Description of the task
The lines to copy are those holding the string "teddy" in the entries below.

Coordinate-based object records
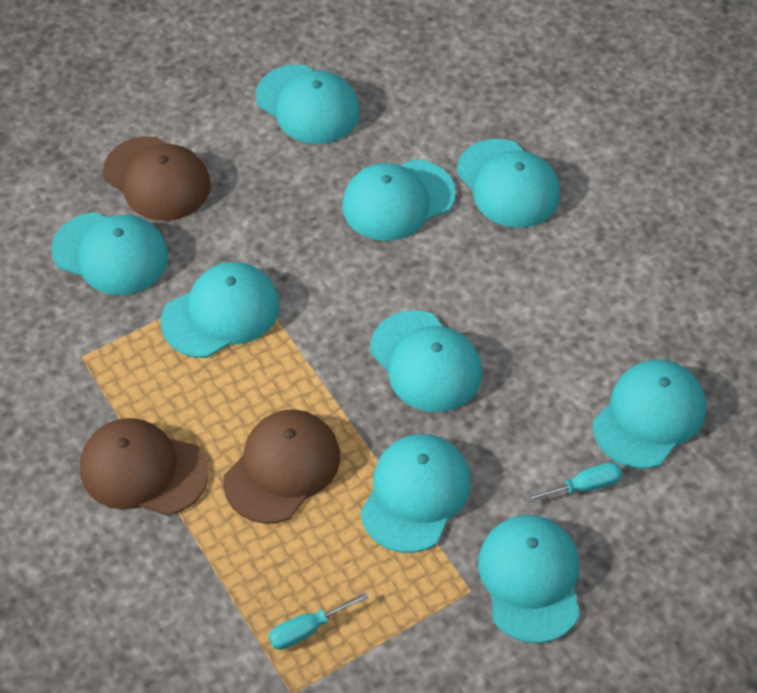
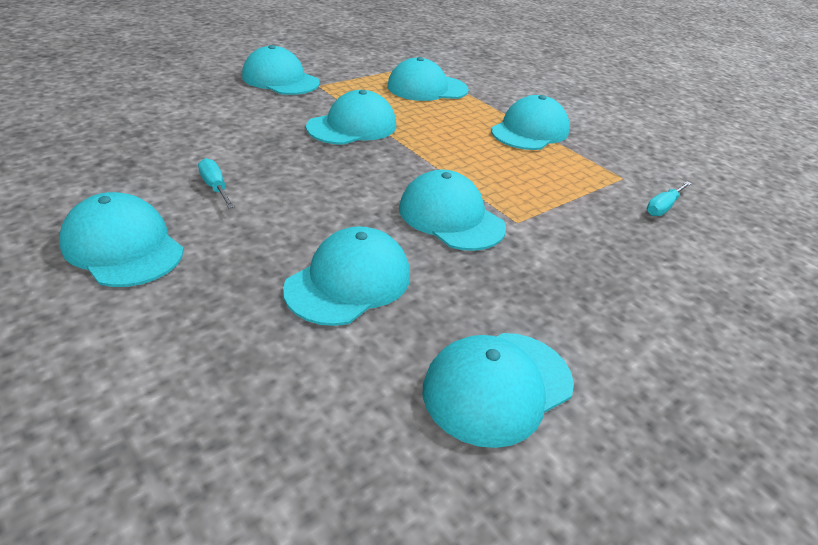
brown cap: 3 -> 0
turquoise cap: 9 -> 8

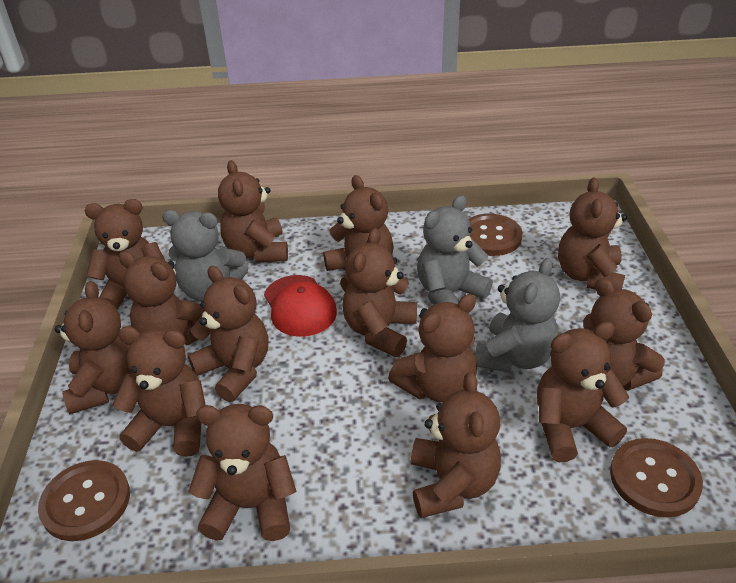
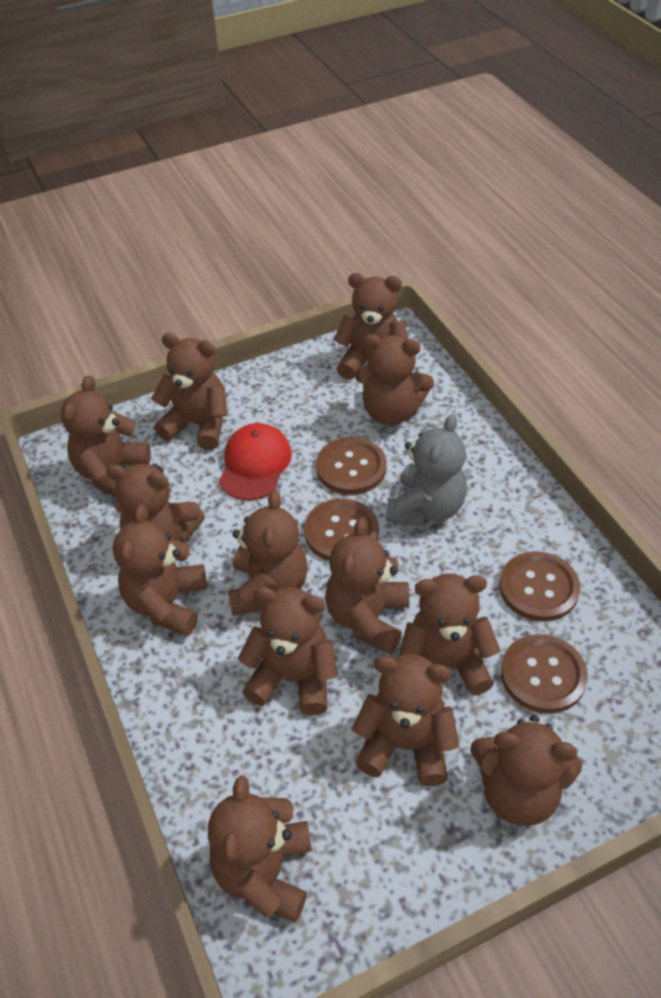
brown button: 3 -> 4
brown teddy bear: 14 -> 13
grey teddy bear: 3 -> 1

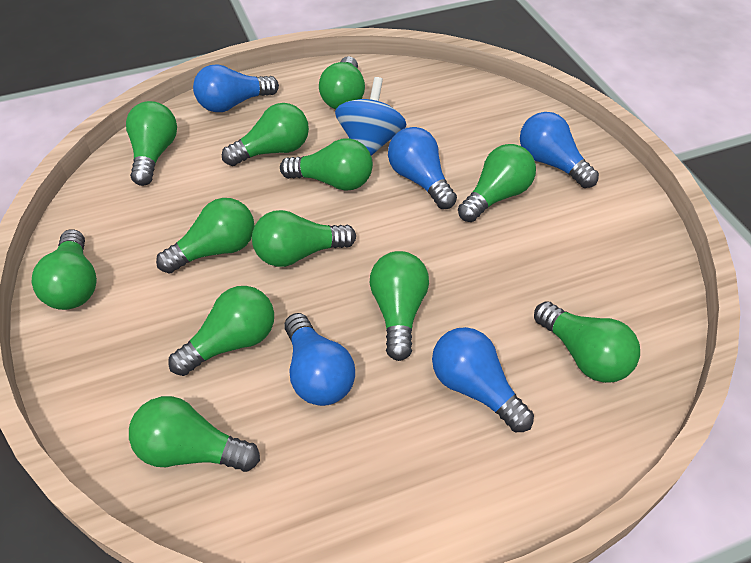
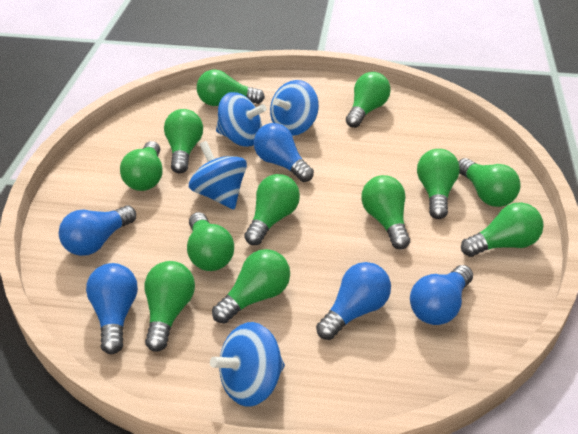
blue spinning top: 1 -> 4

...

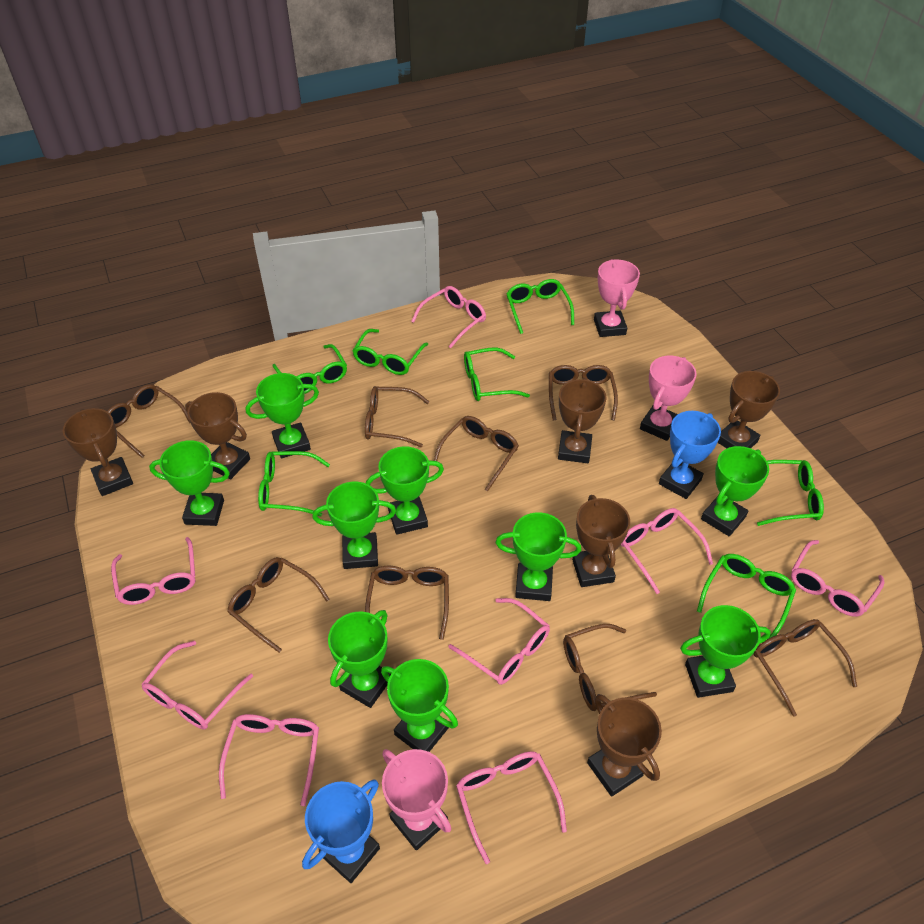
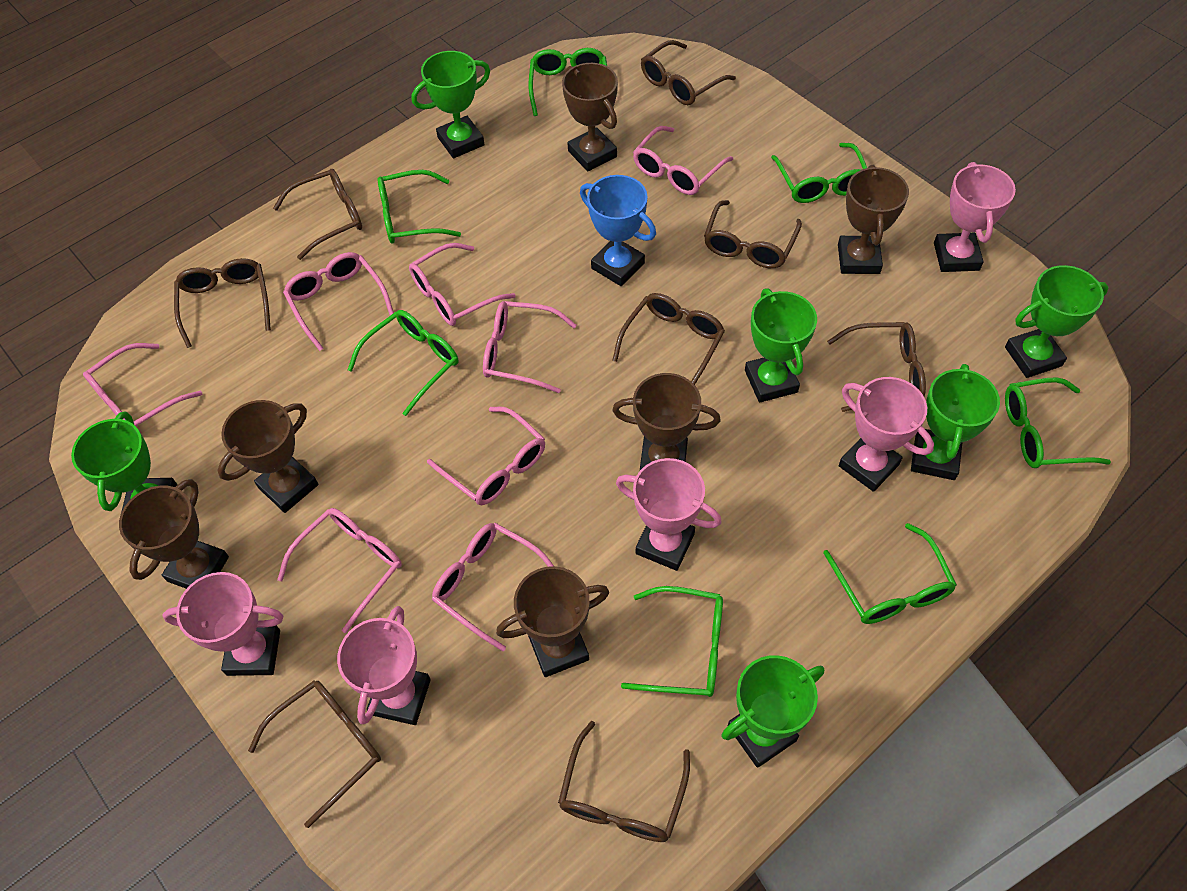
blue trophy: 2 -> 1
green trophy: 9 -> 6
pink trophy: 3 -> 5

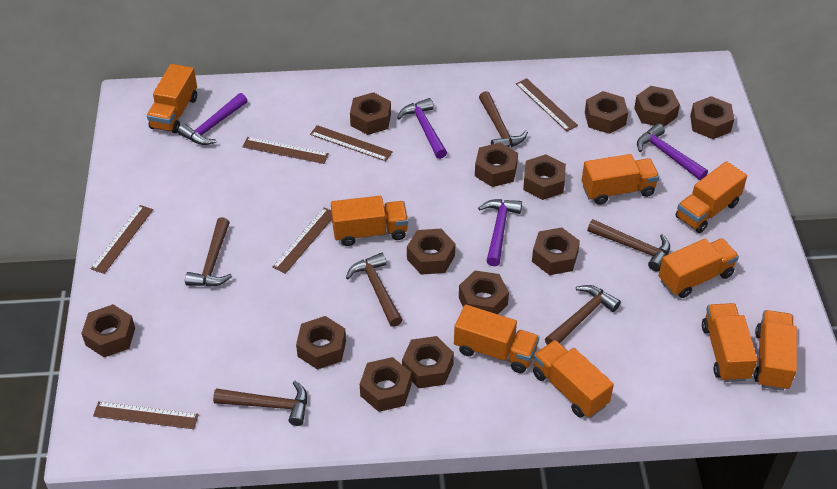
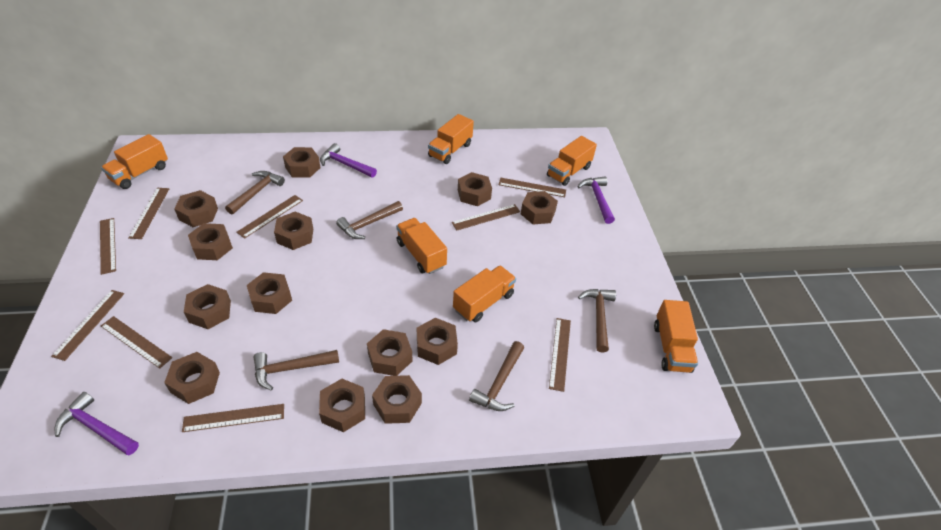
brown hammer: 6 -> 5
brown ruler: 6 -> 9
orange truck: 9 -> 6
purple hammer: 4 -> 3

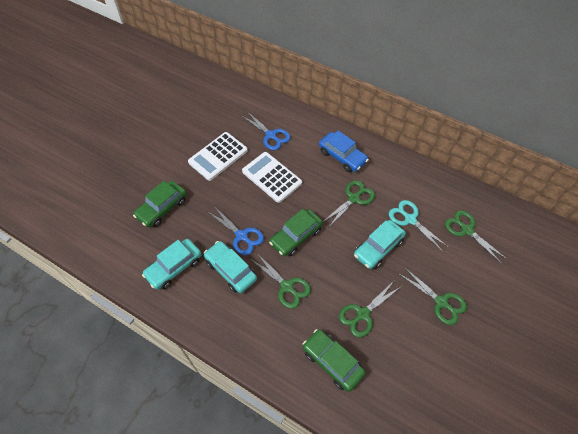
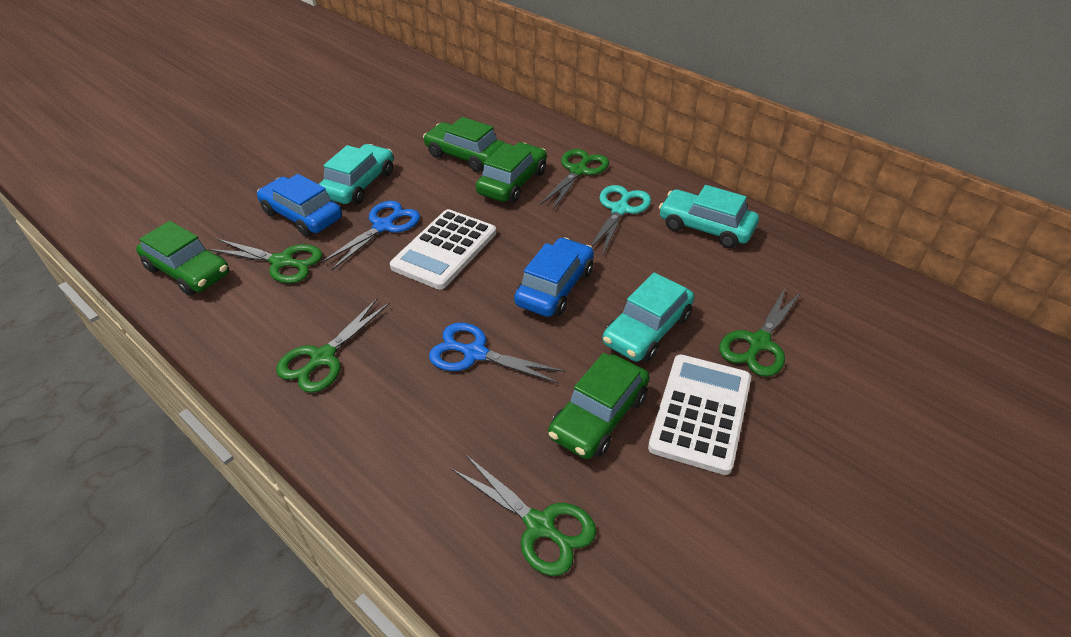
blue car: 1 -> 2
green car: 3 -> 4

Written response
brown teddy bear: 14 -> 13
grey teddy bear: 3 -> 1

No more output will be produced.